Supplied information:
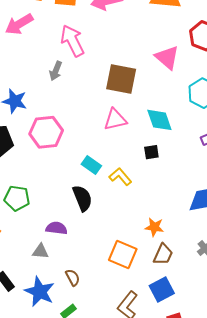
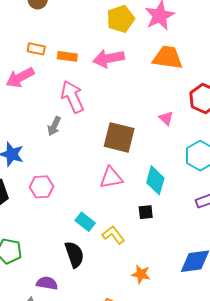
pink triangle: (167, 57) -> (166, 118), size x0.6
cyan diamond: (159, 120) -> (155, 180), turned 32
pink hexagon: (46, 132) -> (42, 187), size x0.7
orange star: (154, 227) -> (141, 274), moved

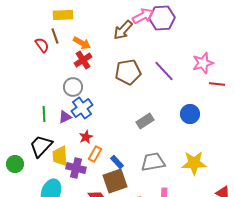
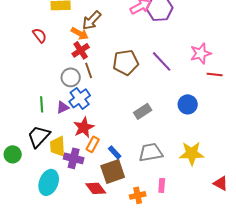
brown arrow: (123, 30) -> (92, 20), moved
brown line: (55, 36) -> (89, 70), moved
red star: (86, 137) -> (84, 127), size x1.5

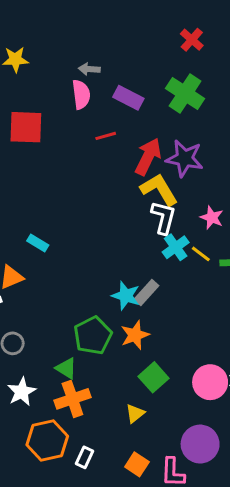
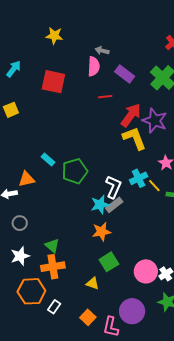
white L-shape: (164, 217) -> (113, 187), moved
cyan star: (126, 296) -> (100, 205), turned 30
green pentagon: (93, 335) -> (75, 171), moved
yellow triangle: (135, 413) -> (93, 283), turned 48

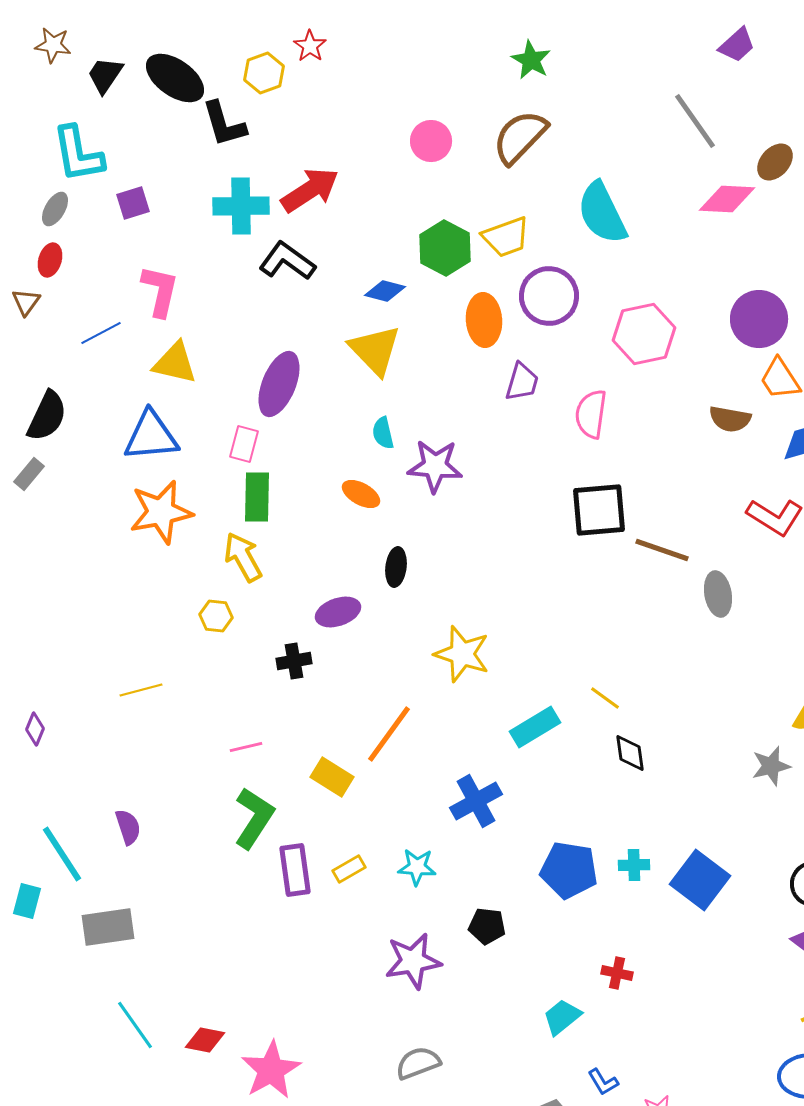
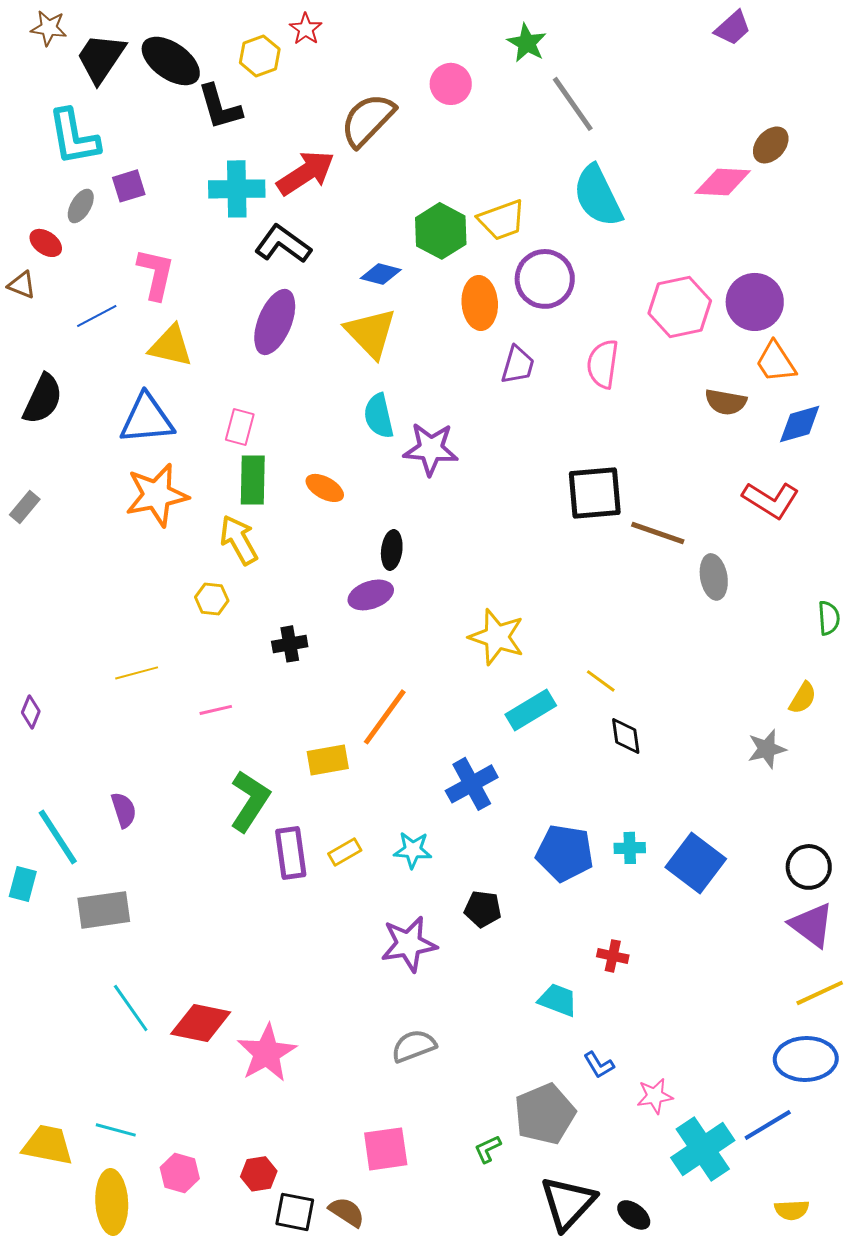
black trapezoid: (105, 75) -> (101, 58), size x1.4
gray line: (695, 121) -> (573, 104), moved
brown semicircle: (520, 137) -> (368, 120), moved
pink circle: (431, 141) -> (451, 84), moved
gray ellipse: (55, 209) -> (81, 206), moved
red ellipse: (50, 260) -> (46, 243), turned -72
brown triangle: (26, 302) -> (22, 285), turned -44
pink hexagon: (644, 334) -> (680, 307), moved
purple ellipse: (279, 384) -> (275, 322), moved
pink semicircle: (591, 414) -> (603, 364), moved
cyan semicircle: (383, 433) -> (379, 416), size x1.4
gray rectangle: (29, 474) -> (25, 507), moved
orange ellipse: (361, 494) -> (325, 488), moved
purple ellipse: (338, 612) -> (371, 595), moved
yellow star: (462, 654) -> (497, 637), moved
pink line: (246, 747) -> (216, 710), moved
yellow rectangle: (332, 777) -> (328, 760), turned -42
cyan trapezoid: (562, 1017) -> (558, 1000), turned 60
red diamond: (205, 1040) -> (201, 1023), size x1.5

Work request: The lines above from the line with "orange star: (154, 227) -> (141, 274), moved" through the line with "brown triangle: (26, 302)" are to be given again word for word, with no pictures among them.

Task response:
orange star: (154, 227) -> (141, 274), moved

brown arrow: (123, 30) -> (92, 20), moved
brown line: (55, 36) -> (89, 70), moved
red star: (86, 137) -> (84, 127), size x1.5

white L-shape: (164, 217) -> (113, 187), moved
cyan star: (126, 296) -> (100, 205), turned 30
green pentagon: (93, 335) -> (75, 171), moved
yellow triangle: (135, 413) -> (93, 283), turned 48

black trapezoid: (105, 75) -> (101, 58), size x1.4
gray line: (695, 121) -> (573, 104), moved
brown semicircle: (520, 137) -> (368, 120), moved
pink circle: (431, 141) -> (451, 84), moved
gray ellipse: (55, 209) -> (81, 206), moved
red ellipse: (50, 260) -> (46, 243), turned -72
brown triangle: (26, 302) -> (22, 285), turned -44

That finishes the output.